* EXERCISE REQUIREMENTS *
While copying the entries exactly, leave out each picture they contain.

* RECORDS FOR THE EXERCISE *
-.-.-

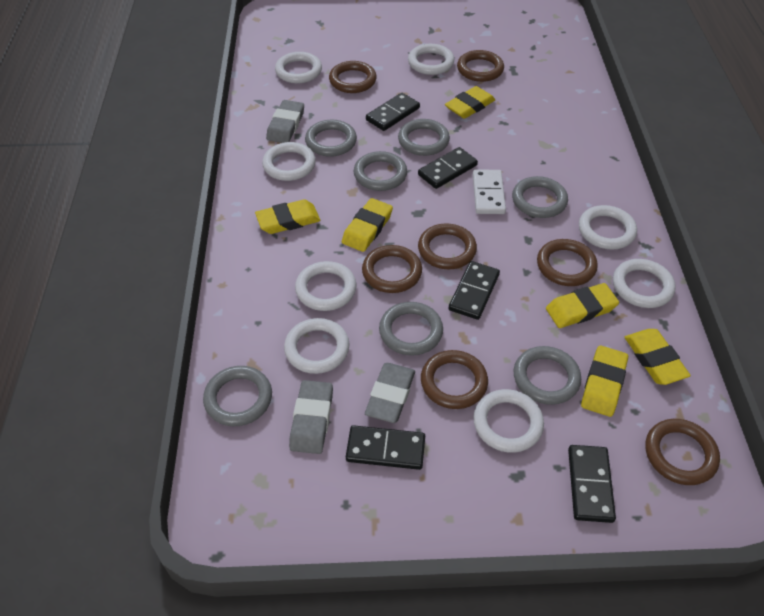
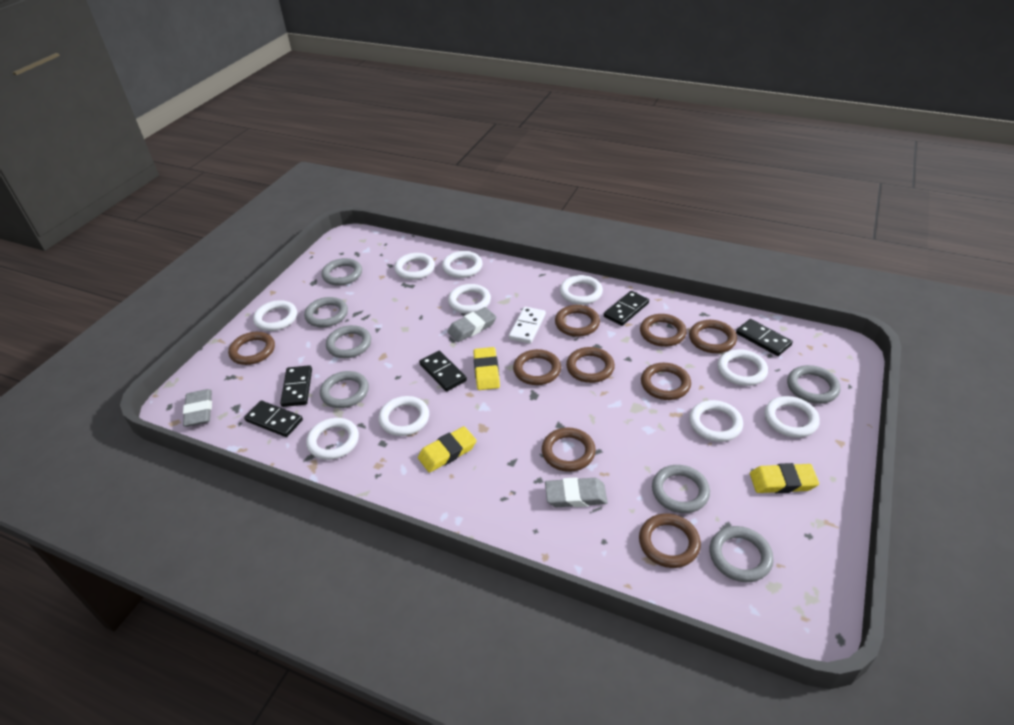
brown ring: 7 -> 9
white ring: 8 -> 10
yellow eraser: 6 -> 3

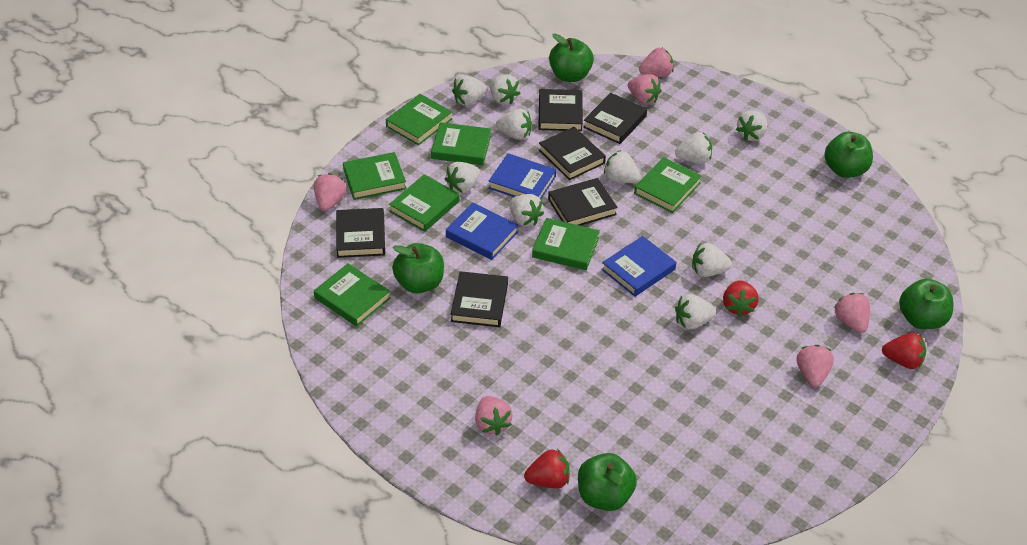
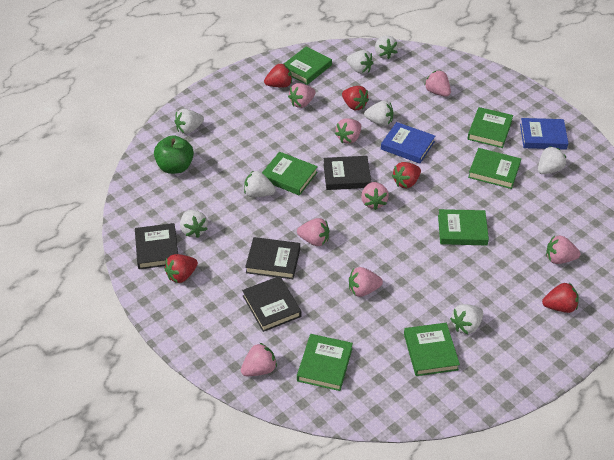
black book: 6 -> 4
blue book: 3 -> 2
green apple: 5 -> 1
pink strawberry: 6 -> 8
red strawberry: 3 -> 5
white strawberry: 10 -> 8

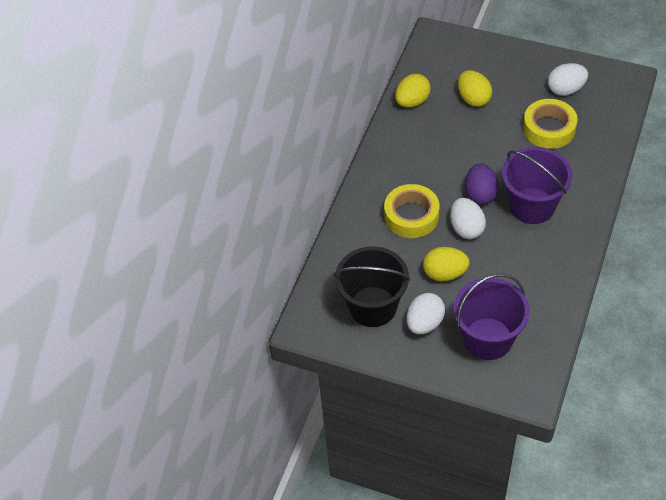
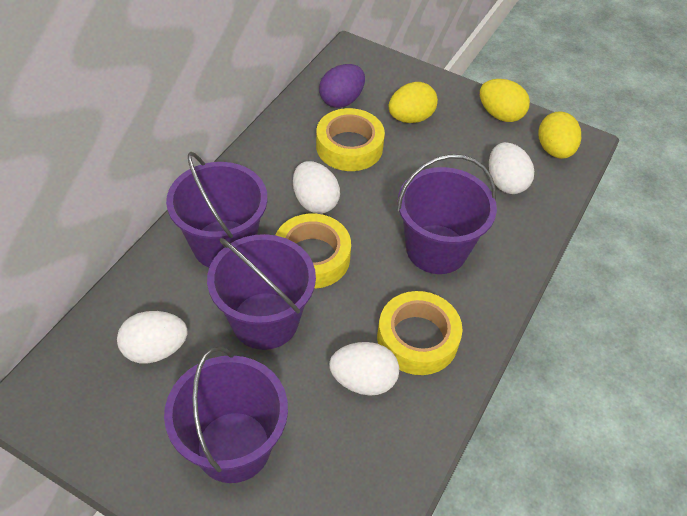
black bucket: 1 -> 0
purple bucket: 2 -> 4
white egg: 3 -> 4
yellow tape: 2 -> 3

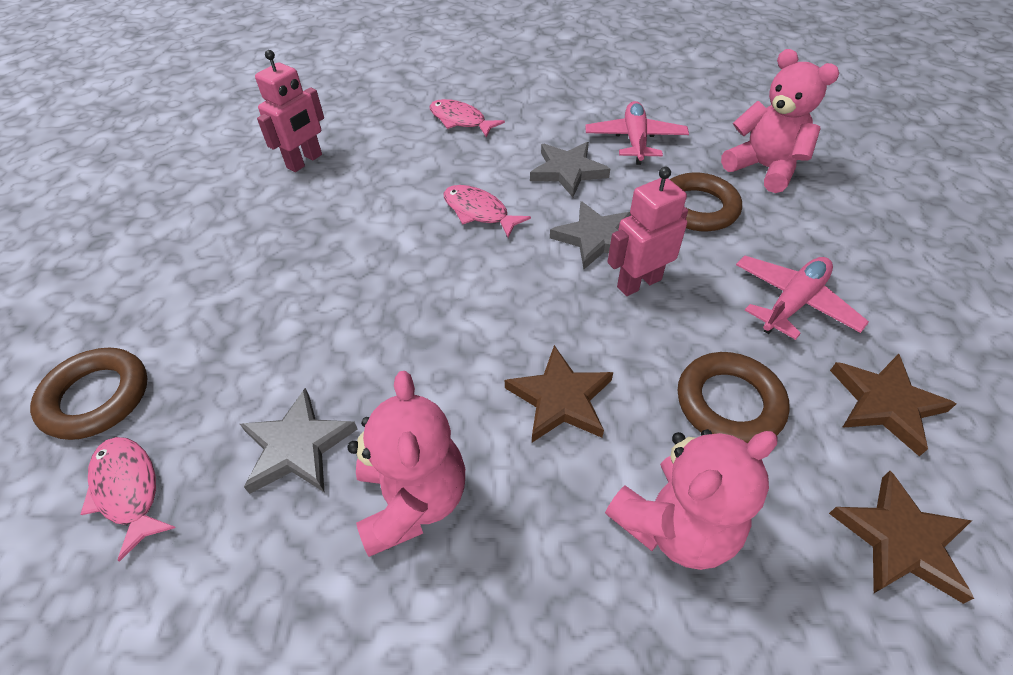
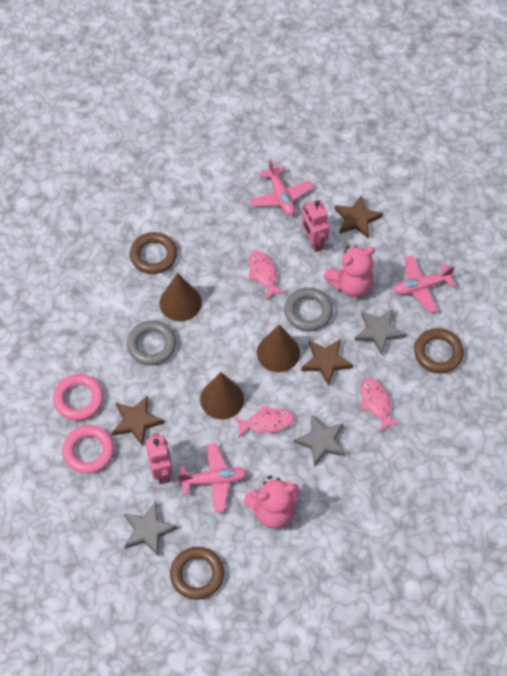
brown cone: 0 -> 3
grey ring: 0 -> 2
pink plane: 2 -> 3
pink ring: 0 -> 2
pink teddy bear: 3 -> 2

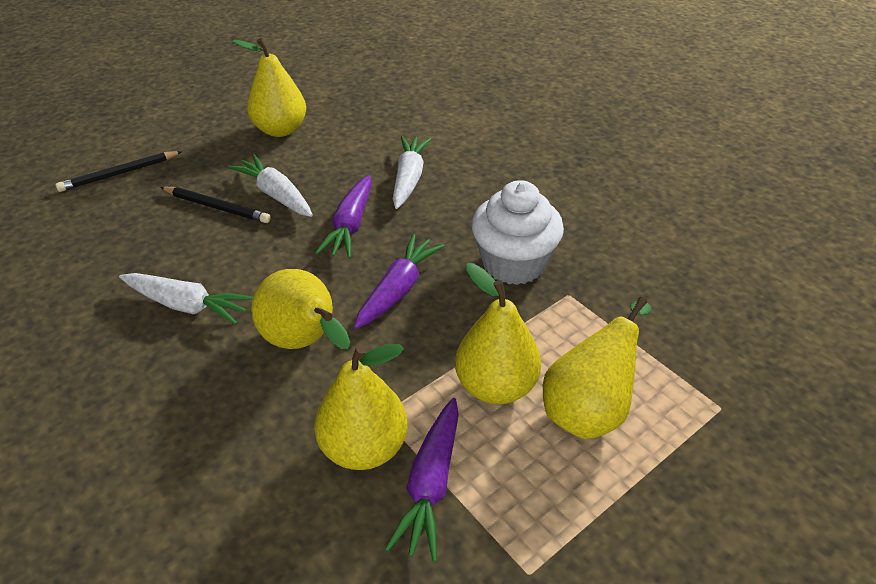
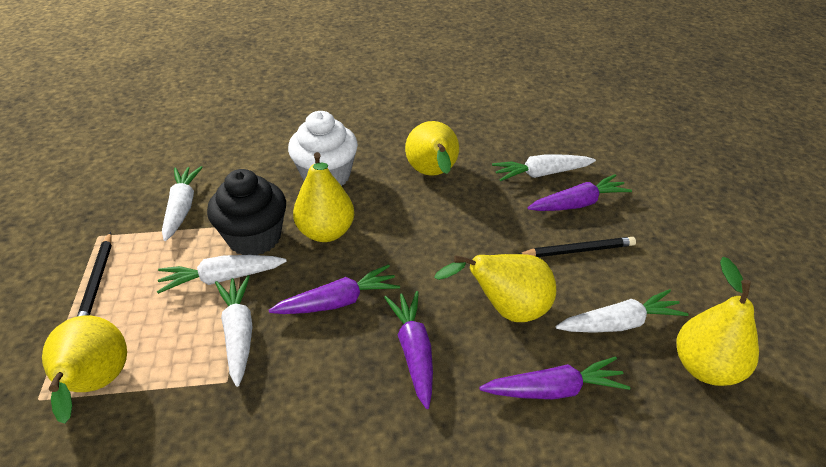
black cupcake: 0 -> 1
purple carrot: 3 -> 4
white carrot: 3 -> 5

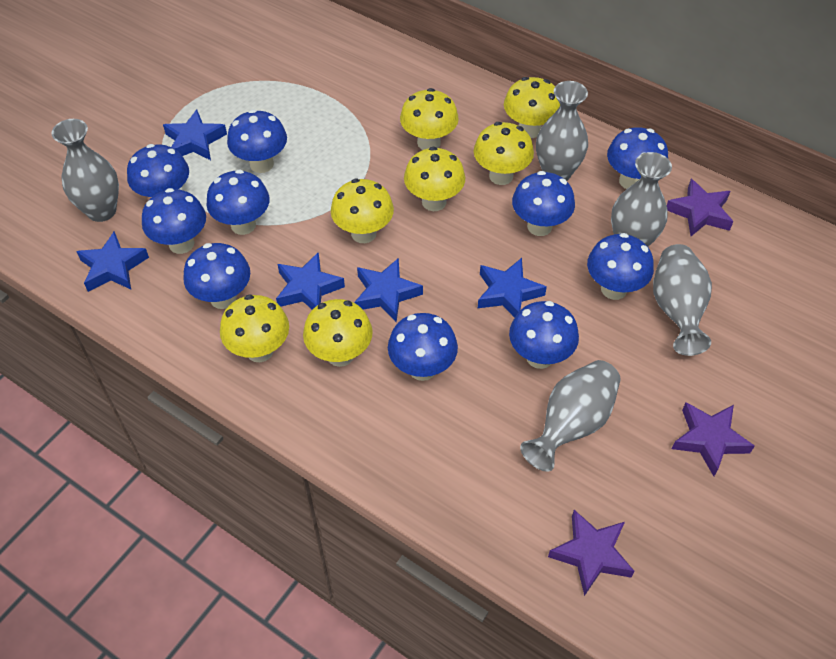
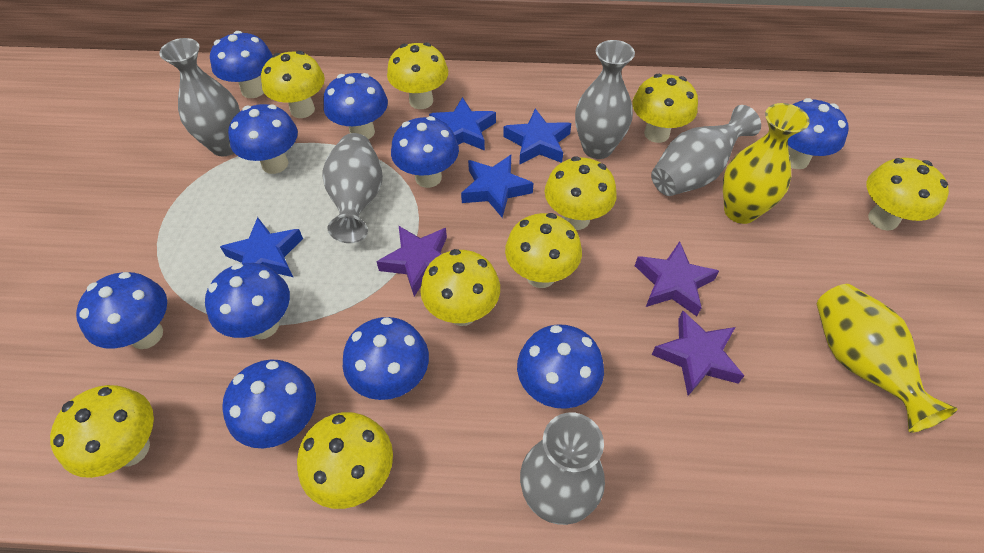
blue star: 5 -> 4
yellow mushroom: 7 -> 9
yellow vase: 0 -> 2

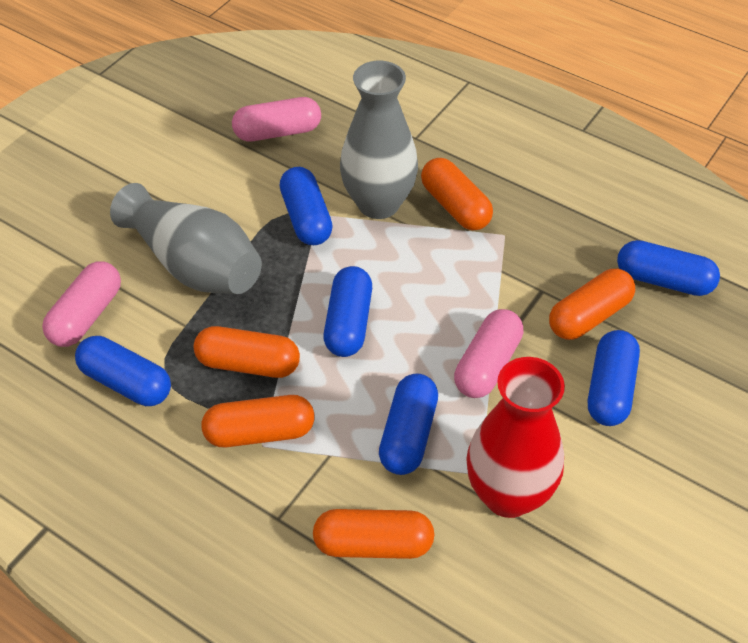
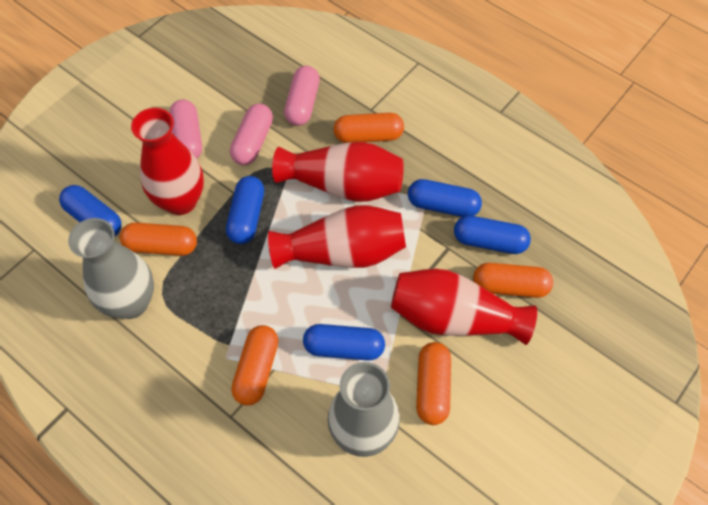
blue capsule: 6 -> 5
red vase: 1 -> 4

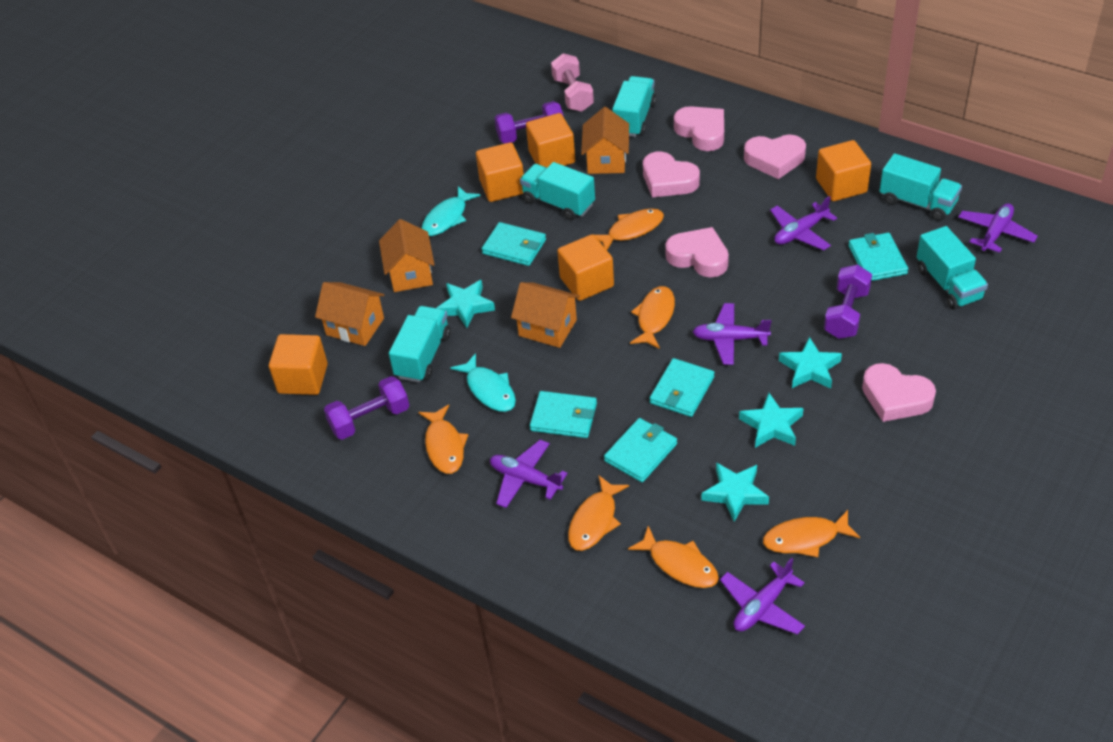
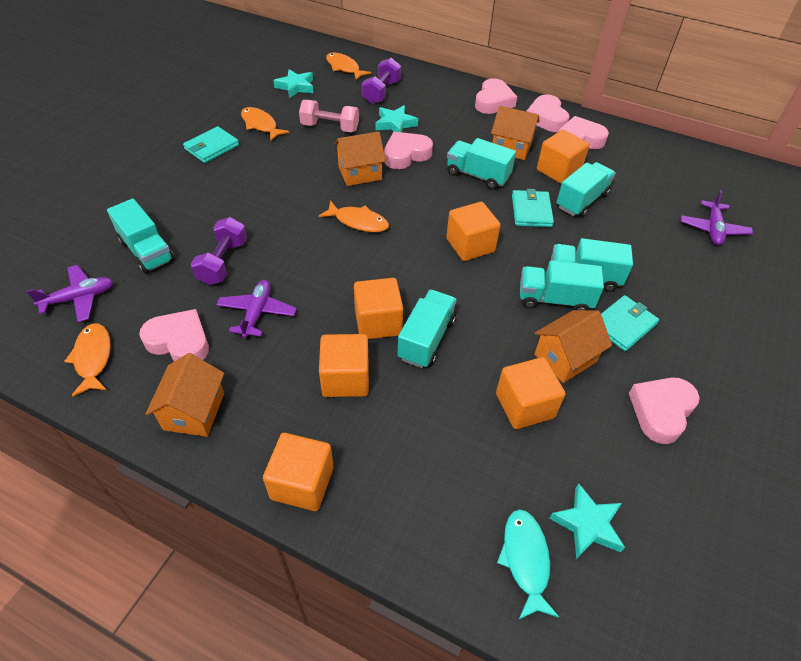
orange cube: 5 -> 6
orange fish: 6 -> 4
pink heart: 5 -> 6
purple dumbbell: 3 -> 2
purple plane: 5 -> 3
turquoise fish: 2 -> 1
turquoise star: 4 -> 3
turquoise truck: 5 -> 6
turquoise wallet: 5 -> 3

-.-.-

* WRITTEN SOLUTION *
brown ring: 7 -> 9
white ring: 8 -> 10
yellow eraser: 6 -> 3

black book: 6 -> 4
blue book: 3 -> 2
green apple: 5 -> 1
pink strawberry: 6 -> 8
red strawberry: 3 -> 5
white strawberry: 10 -> 8

black bucket: 1 -> 0
purple bucket: 2 -> 4
white egg: 3 -> 4
yellow tape: 2 -> 3

brown cone: 0 -> 3
grey ring: 0 -> 2
pink plane: 2 -> 3
pink ring: 0 -> 2
pink teddy bear: 3 -> 2

black cupcake: 0 -> 1
purple carrot: 3 -> 4
white carrot: 3 -> 5

blue star: 5 -> 4
yellow mushroom: 7 -> 9
yellow vase: 0 -> 2

blue capsule: 6 -> 5
red vase: 1 -> 4

orange cube: 5 -> 6
orange fish: 6 -> 4
pink heart: 5 -> 6
purple dumbbell: 3 -> 2
purple plane: 5 -> 3
turquoise fish: 2 -> 1
turquoise star: 4 -> 3
turquoise truck: 5 -> 6
turquoise wallet: 5 -> 3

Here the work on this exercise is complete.